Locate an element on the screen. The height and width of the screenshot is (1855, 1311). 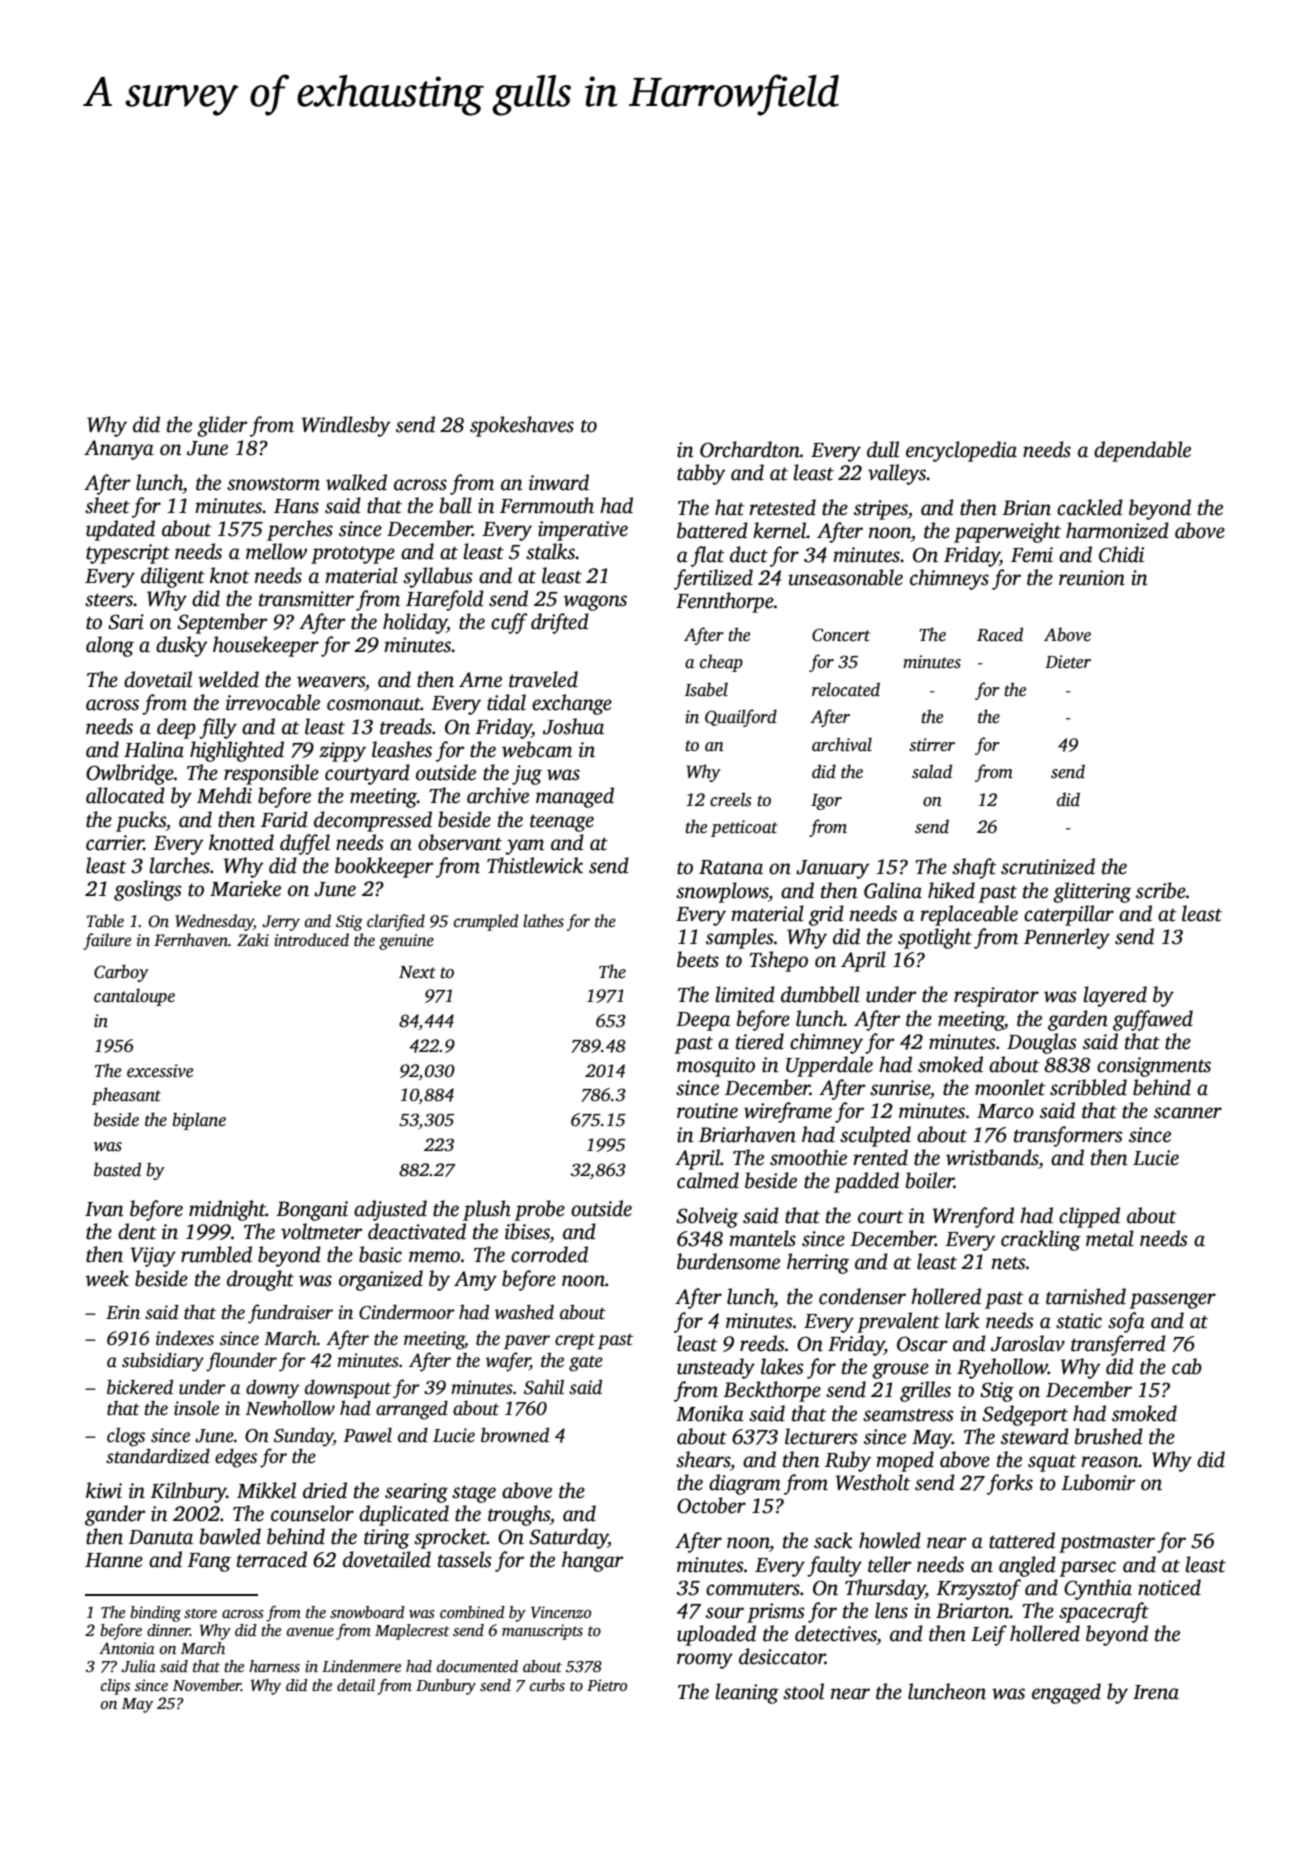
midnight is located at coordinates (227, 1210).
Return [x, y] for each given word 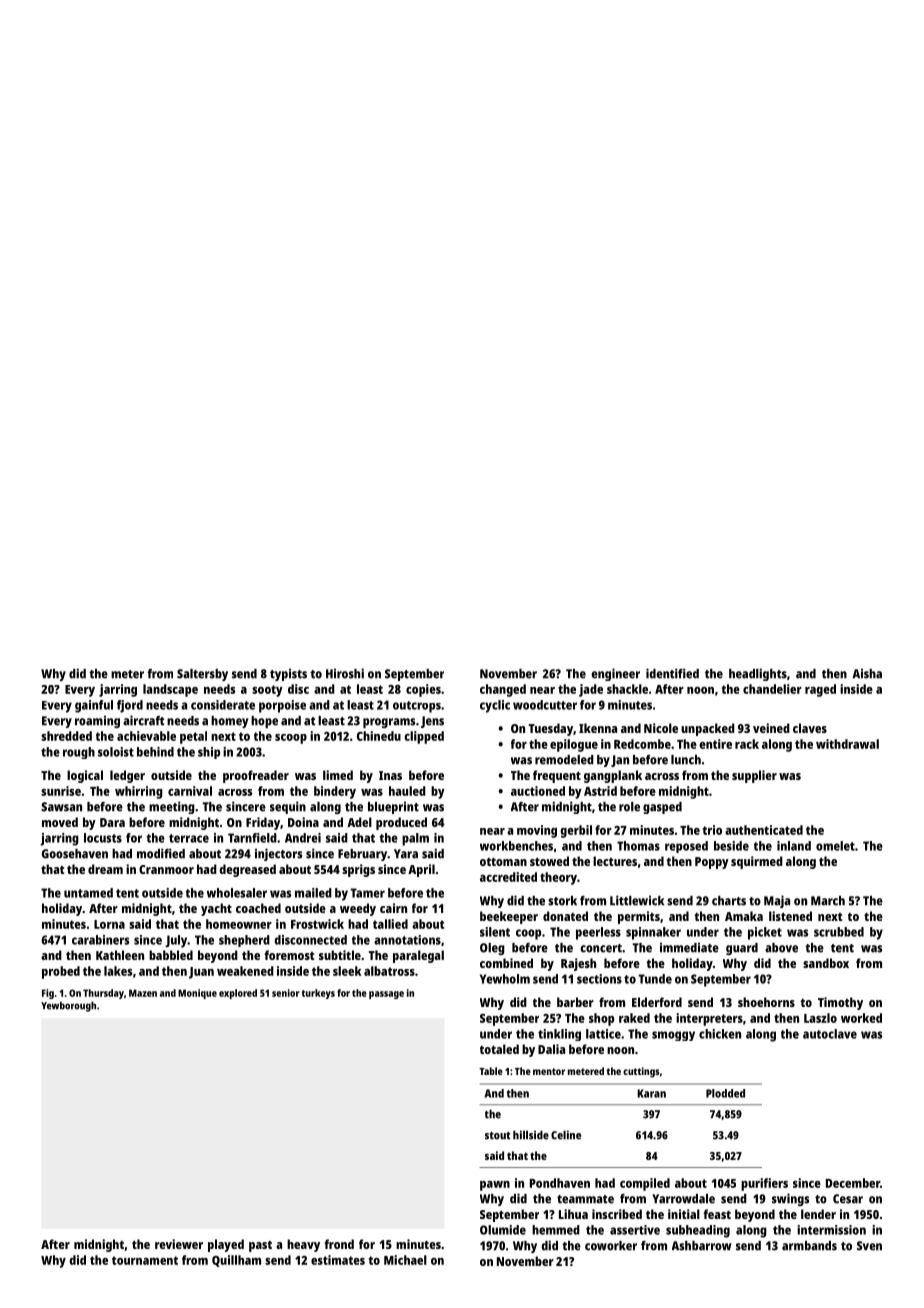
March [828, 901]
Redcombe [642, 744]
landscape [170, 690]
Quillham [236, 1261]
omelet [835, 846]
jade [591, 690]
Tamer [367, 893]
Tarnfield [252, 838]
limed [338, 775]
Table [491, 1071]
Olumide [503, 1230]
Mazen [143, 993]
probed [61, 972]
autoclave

__________________________________________________

_What is asked_
Reproduce the lines of the listing from the one containing "Redcombe [642, 744]" through the end of the listing, inclusive, without changing anything.

_The answer_
Redcombe [642, 744]
landscape [170, 690]
Quillham [236, 1261]
omelet [835, 846]
jade [591, 690]
Tamer [367, 893]
Tarnfield [252, 838]
limed [338, 775]
Table [491, 1071]
Olumide [503, 1230]
Mazen [143, 993]
probed [61, 972]
autoclave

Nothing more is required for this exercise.